Stored entries
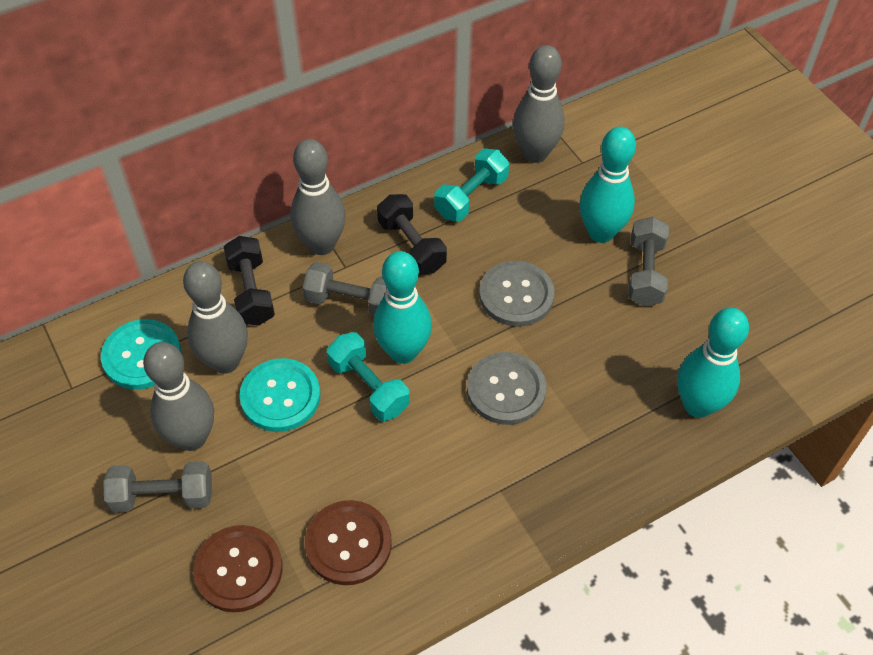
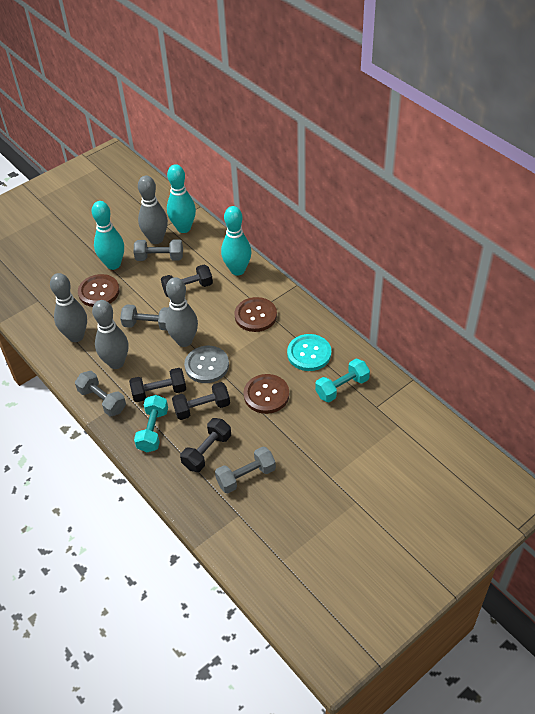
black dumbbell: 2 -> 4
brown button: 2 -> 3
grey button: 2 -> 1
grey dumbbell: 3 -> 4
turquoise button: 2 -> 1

[Problem statement]
Look for the word "button" in every line of the records. State how many lines contain it, and write only the number.

[Output for this exercise]
3